*** Opening Given entries ***
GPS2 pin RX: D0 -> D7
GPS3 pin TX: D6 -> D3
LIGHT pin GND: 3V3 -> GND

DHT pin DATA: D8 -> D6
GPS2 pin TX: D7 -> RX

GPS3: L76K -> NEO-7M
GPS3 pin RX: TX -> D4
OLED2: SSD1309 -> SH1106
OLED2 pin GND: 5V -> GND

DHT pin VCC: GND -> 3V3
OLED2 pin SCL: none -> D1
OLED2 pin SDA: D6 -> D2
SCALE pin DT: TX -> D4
*** Closing Given entries ***
*** Opening Given entries ***
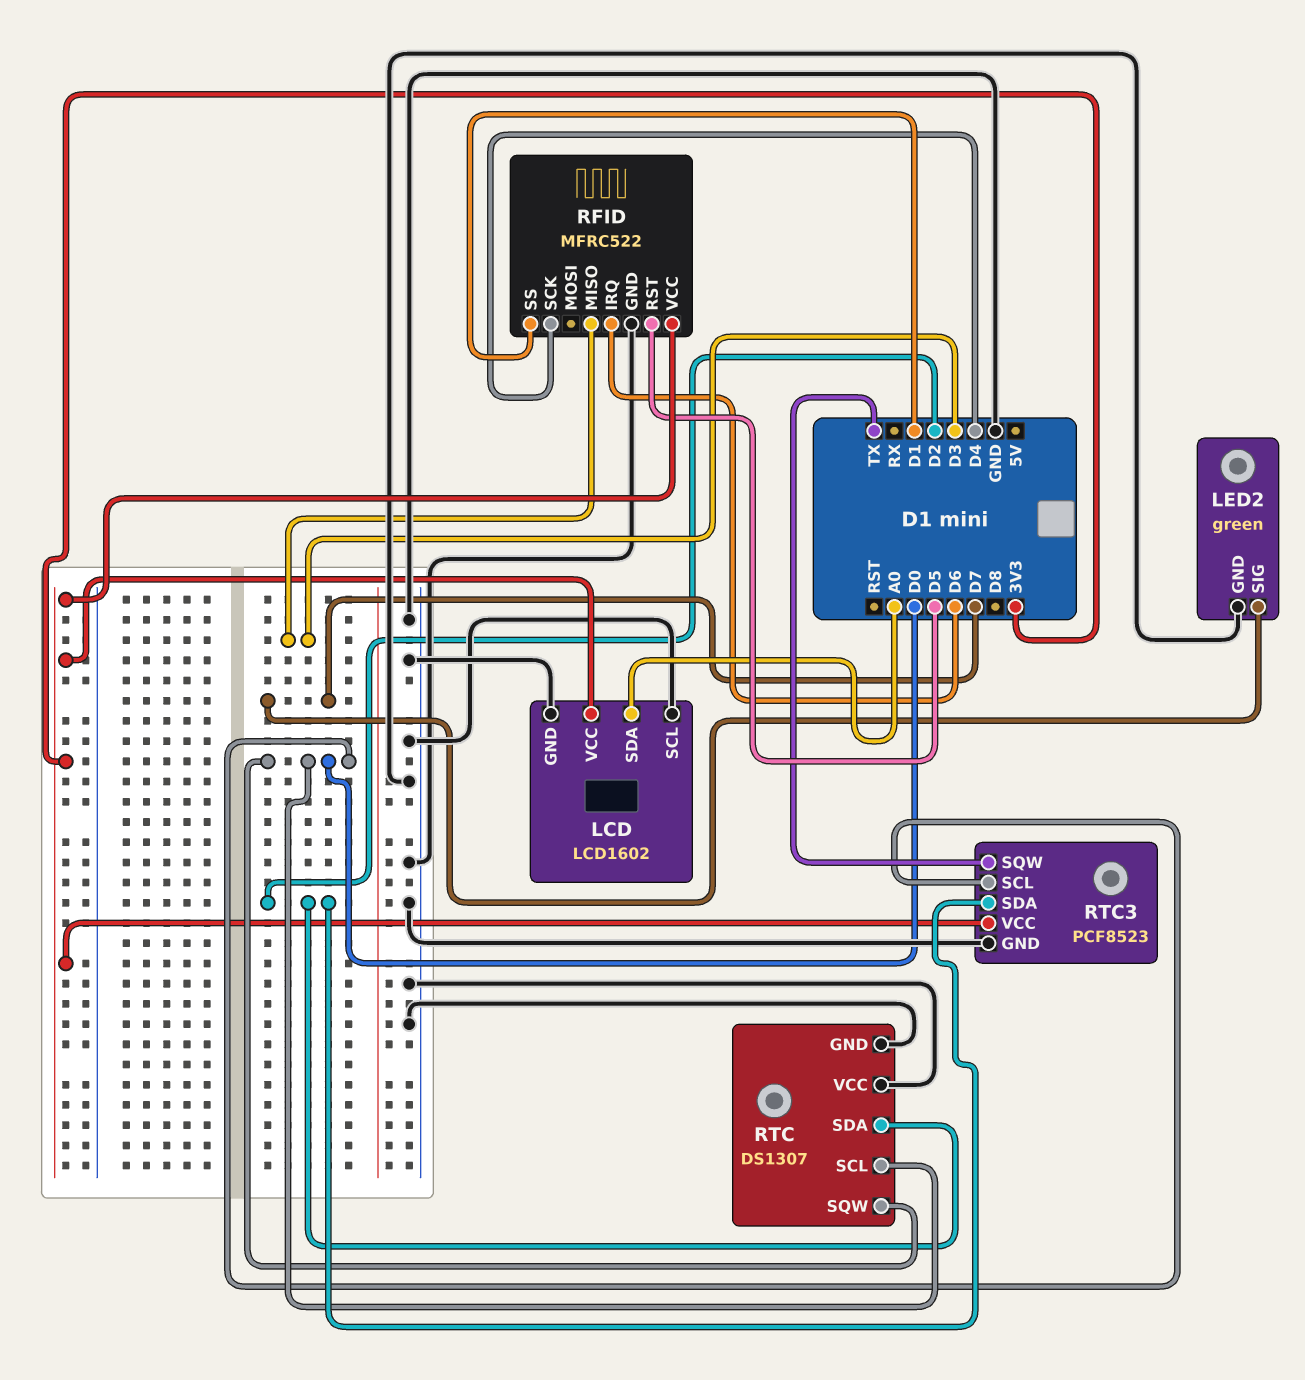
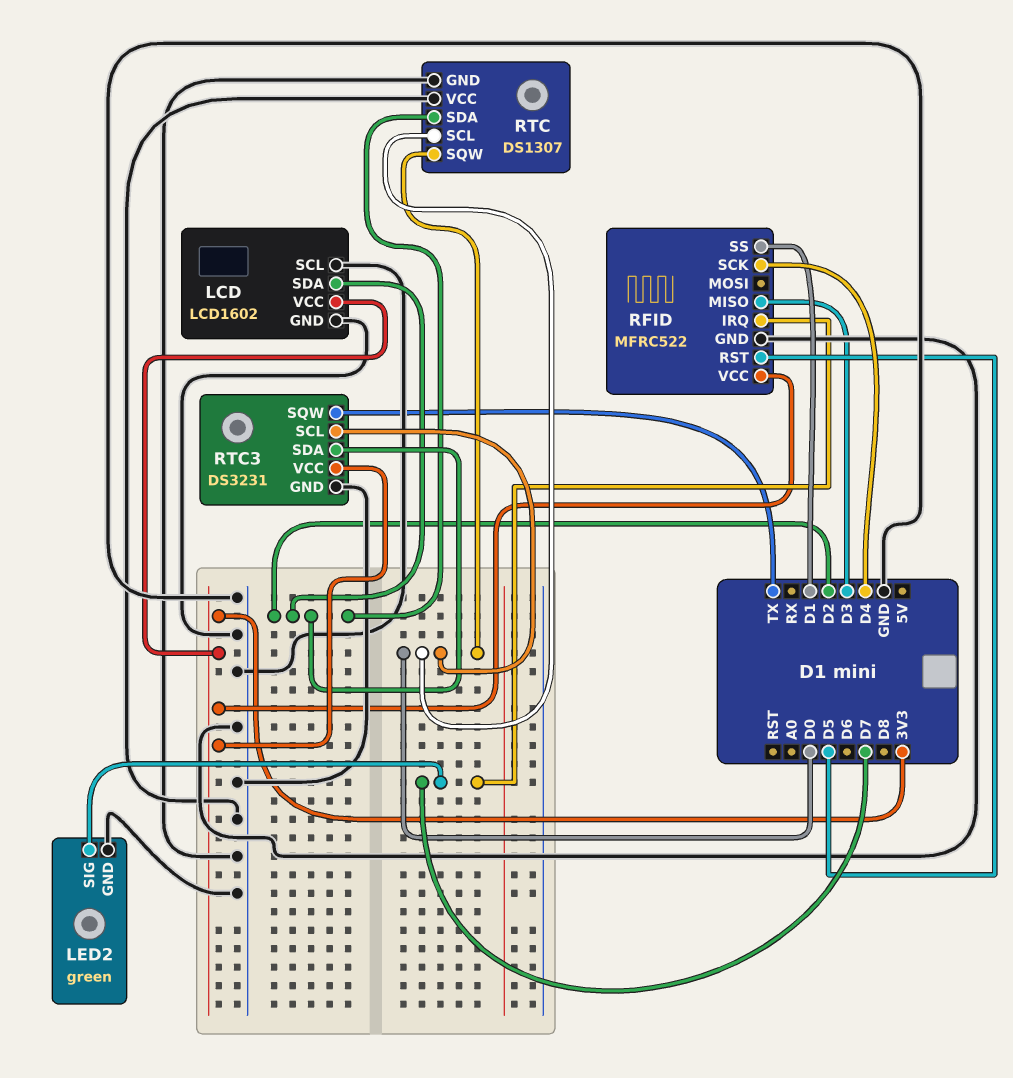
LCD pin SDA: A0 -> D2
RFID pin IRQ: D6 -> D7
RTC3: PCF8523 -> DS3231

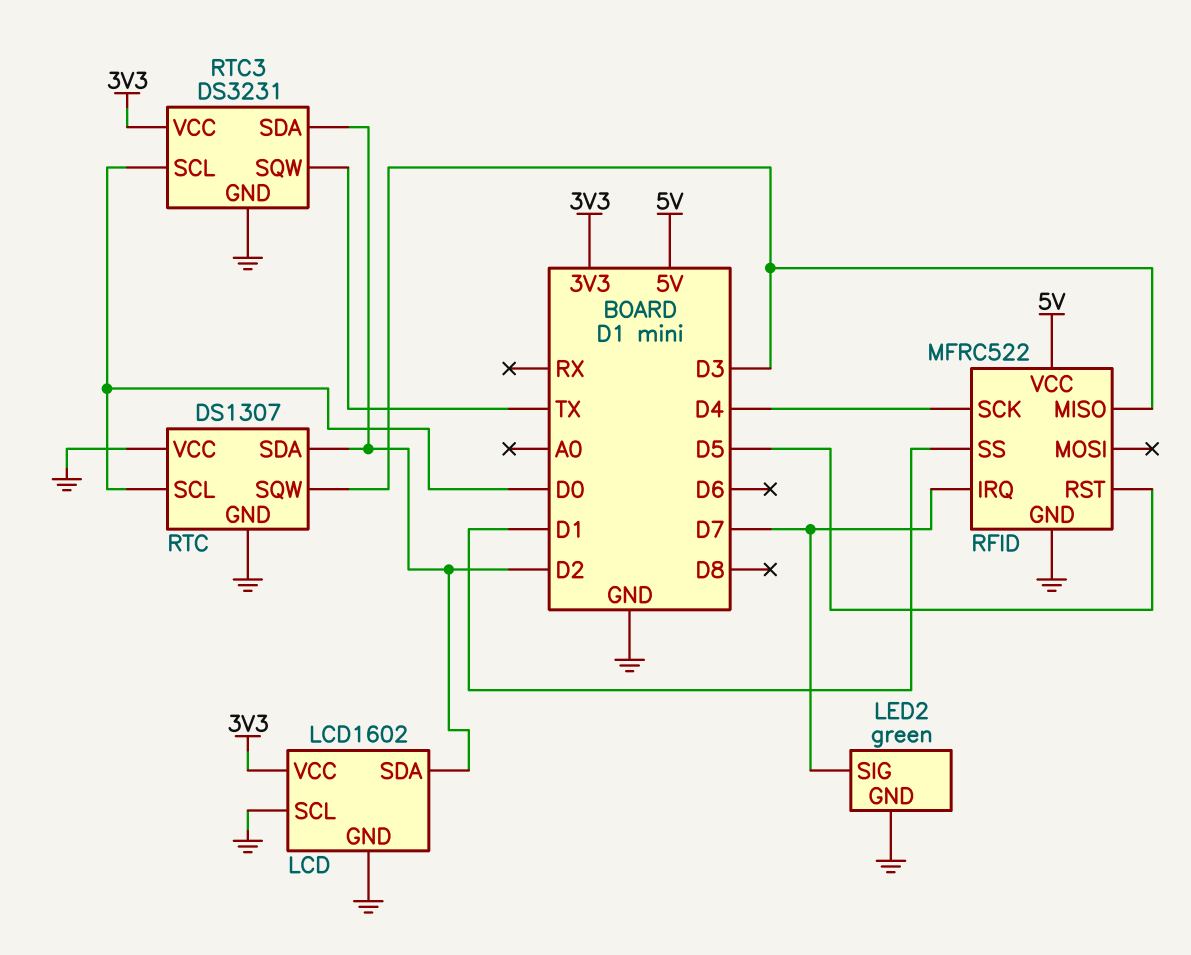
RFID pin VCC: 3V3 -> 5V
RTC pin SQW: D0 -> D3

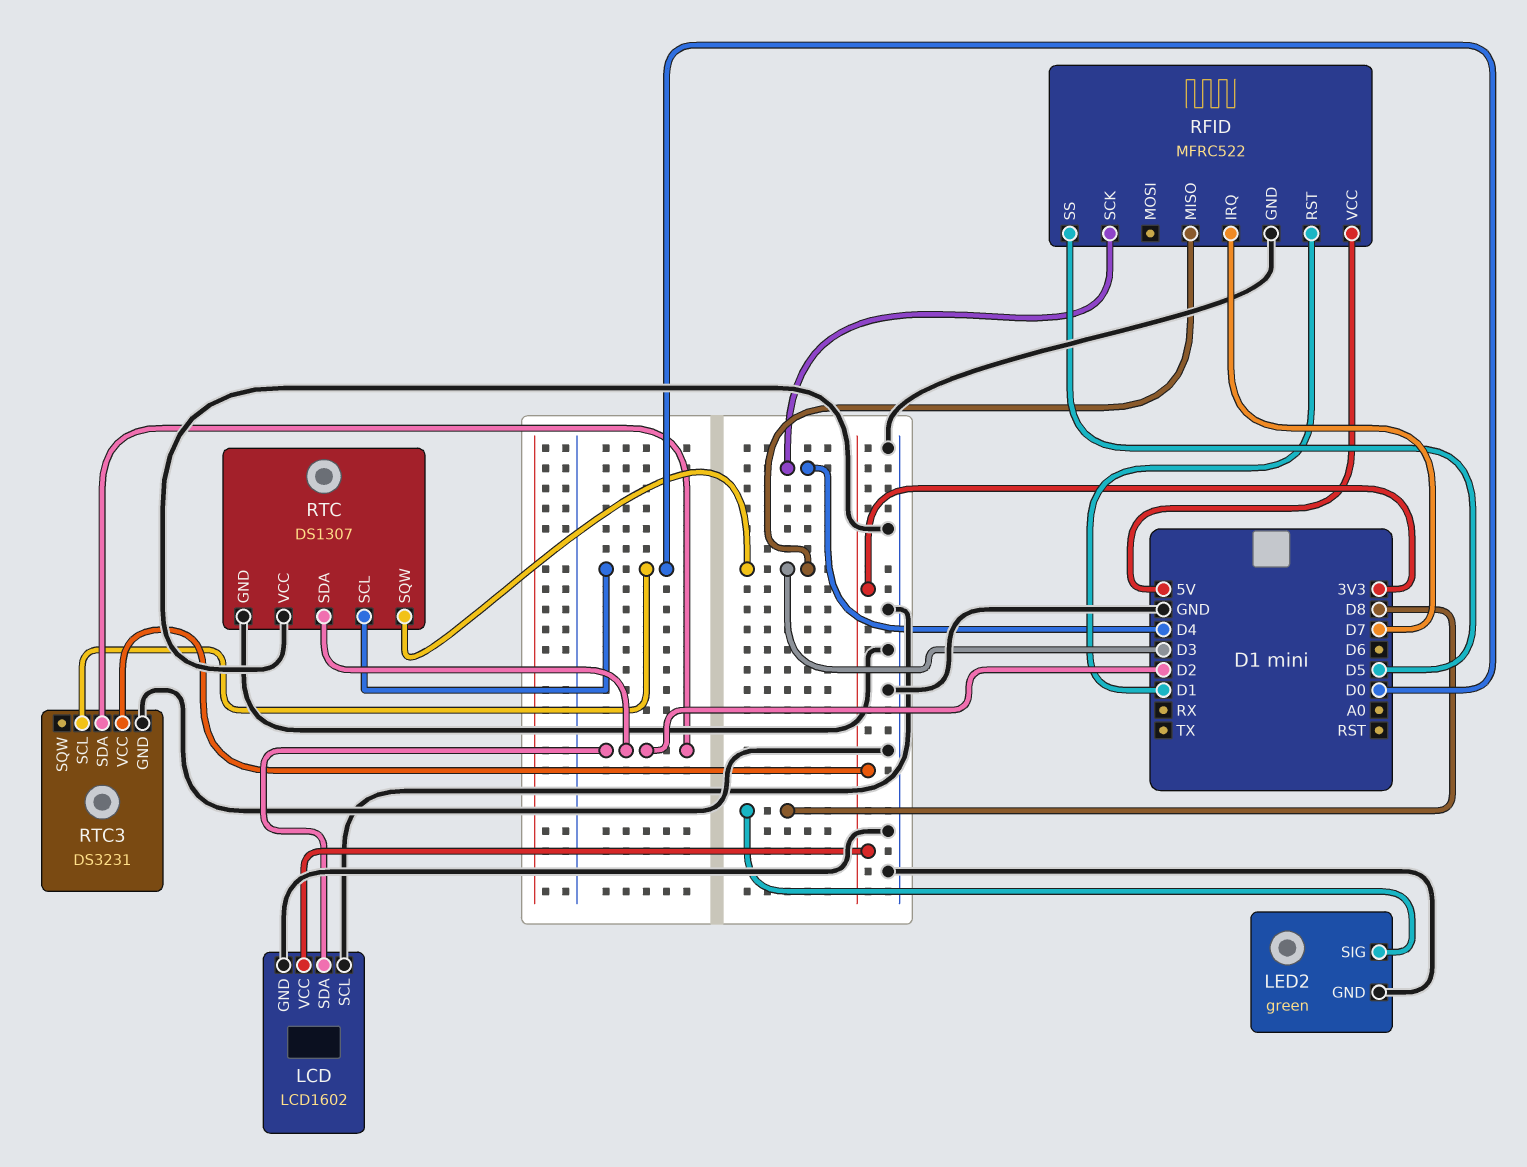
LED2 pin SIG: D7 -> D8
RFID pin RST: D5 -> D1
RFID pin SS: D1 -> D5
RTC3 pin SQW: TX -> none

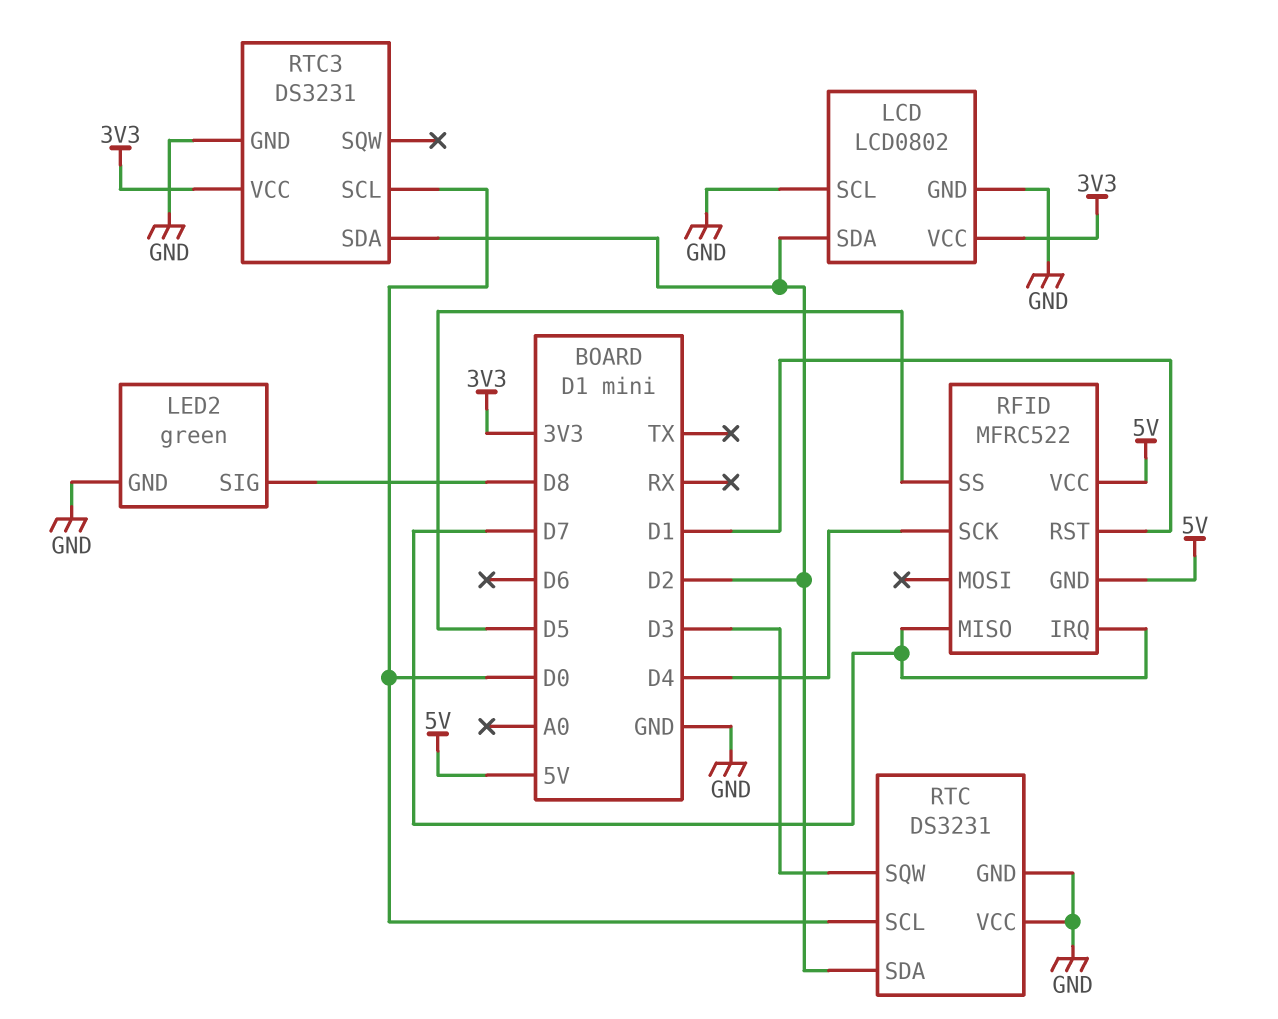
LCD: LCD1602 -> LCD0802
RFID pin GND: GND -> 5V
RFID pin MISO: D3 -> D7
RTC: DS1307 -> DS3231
*** Closing Given entries ***
*** Opening Given entries ***
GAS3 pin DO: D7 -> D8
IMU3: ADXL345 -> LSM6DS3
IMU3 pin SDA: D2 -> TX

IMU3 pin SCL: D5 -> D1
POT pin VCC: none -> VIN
*** Closing Given entries ***
== Exercise prompt ==
There is a run of lines above from the one with "GPS2 pin RX: D0 -> D7" to the one with "SCALE pin DT: TX -> D4"; print exactly that run, both ends included, and nothing else.

== Answer area ==
GPS2 pin RX: D0 -> D7
GPS3 pin TX: D6 -> D3
LIGHT pin GND: 3V3 -> GND

DHT pin DATA: D8 -> D6
GPS2 pin TX: D7 -> RX

GPS3: L76K -> NEO-7M
GPS3 pin RX: TX -> D4
OLED2: SSD1309 -> SH1106
OLED2 pin GND: 5V -> GND

DHT pin VCC: GND -> 3V3
OLED2 pin SCL: none -> D1
OLED2 pin SDA: D6 -> D2
SCALE pin DT: TX -> D4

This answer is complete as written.